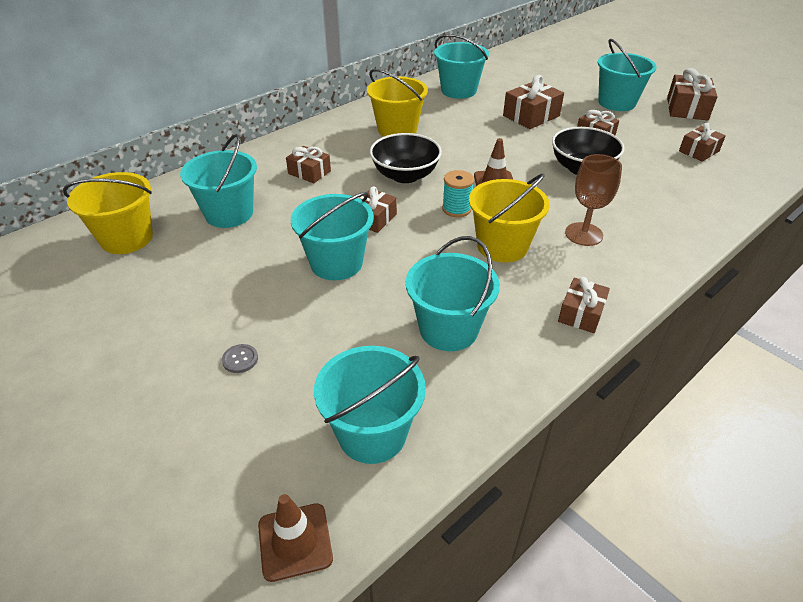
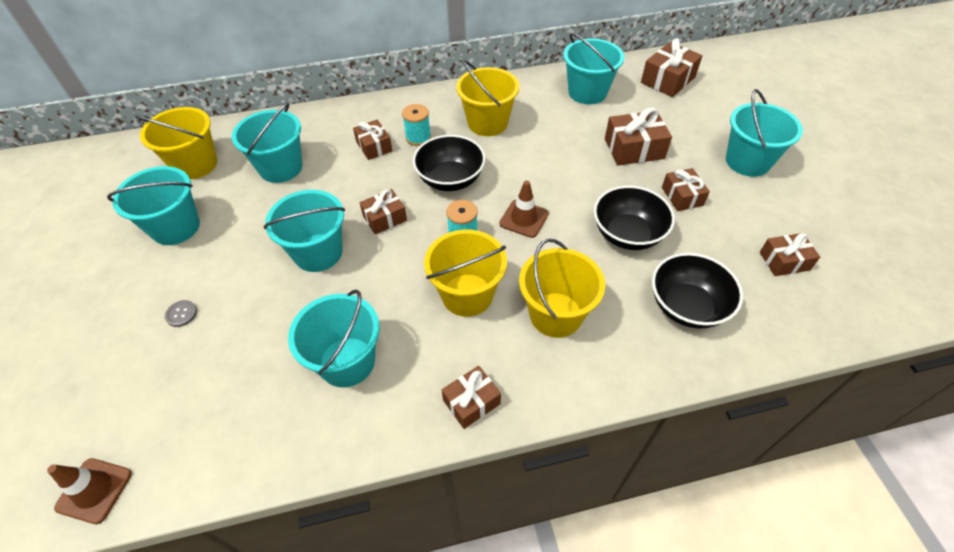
camera: 30 degrees right, 10 degrees up
(345, 155) = (418, 138): none -> turquoise spool
(372, 433) = (212, 430): turquoise bucket -> turquoise bucket (176, 227)
(583, 234) = (556, 314): brown goblet -> yellow bucket
(667, 197) = (687, 306): none -> black bowl
(687, 109) = (828, 197): brown gift -> brown gift (668, 80)

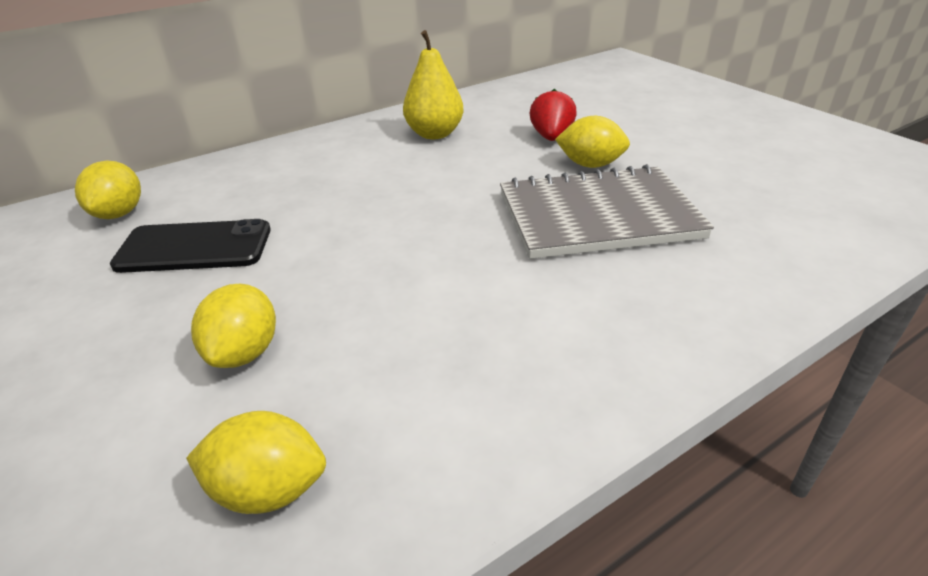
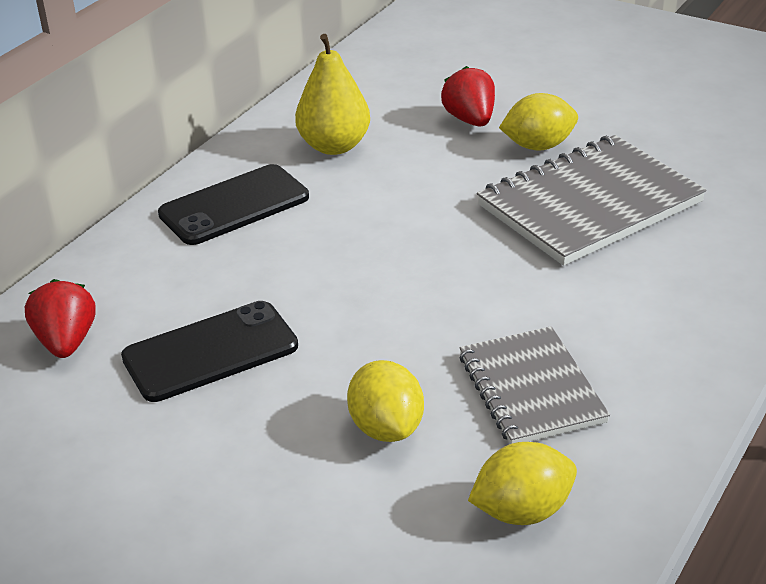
camera: 25 degrees left, 0 degrees up
(119, 213) = (66, 342): yellow lemon -> red strawberry
(326, 155) = (234, 205): none -> black phone
(400, 361) = (531, 389): none -> grey notebook

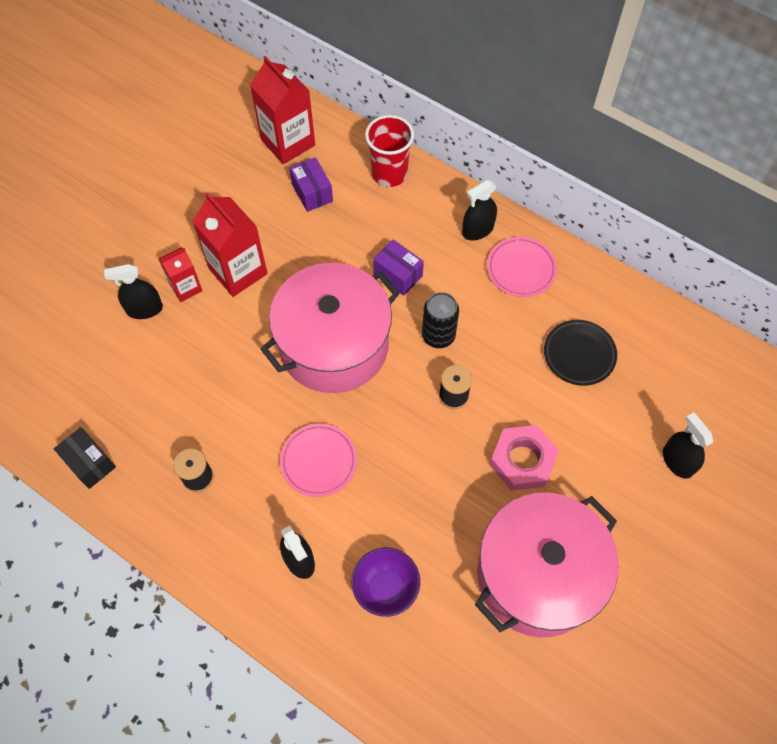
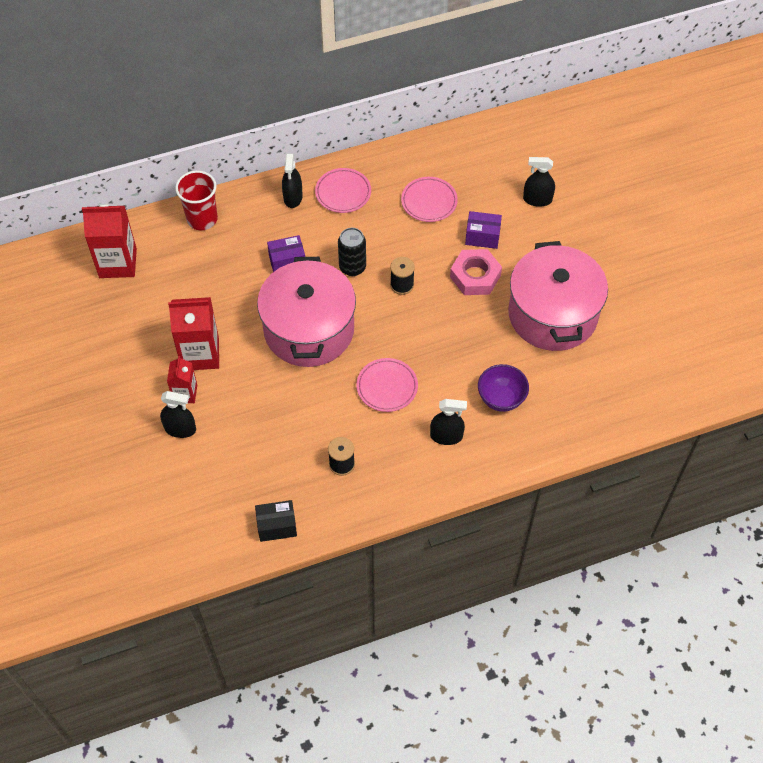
camera: 55 degrees left, 5 degrees down
(144, 309) = (180, 429): black spray bottle -> black spray bottle turned 105 degrees counterclockwise
(312, 193) = (175, 273): purple box -> purple box (482, 237)
(579, 354) = (429, 201): black plate -> pink plate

#### [WORK ORDER]
In repeating the lines above, keep the wording exact and leave every picture out.

#### [RESULT OF THIS TASK]
camera: 30 degrees right, 10 degrees up
(345, 155) = (418, 138): none -> turquoise spool
(372, 433) = (212, 430): turquoise bucket -> turquoise bucket (176, 227)
(583, 234) = (556, 314): brown goblet -> yellow bucket
(667, 197) = (687, 306): none -> black bowl
(687, 109) = (828, 197): brown gift -> brown gift (668, 80)

camera: 25 degrees left, 0 degrees up
(119, 213) = (66, 342): yellow lemon -> red strawberry
(326, 155) = (234, 205): none -> black phone
(400, 361) = (531, 389): none -> grey notebook

camera: 55 degrees left, 5 degrees down
(144, 309) = (180, 429): black spray bottle -> black spray bottle turned 105 degrees counterclockwise
(312, 193) = (175, 273): purple box -> purple box (482, 237)
(579, 354) = (429, 201): black plate -> pink plate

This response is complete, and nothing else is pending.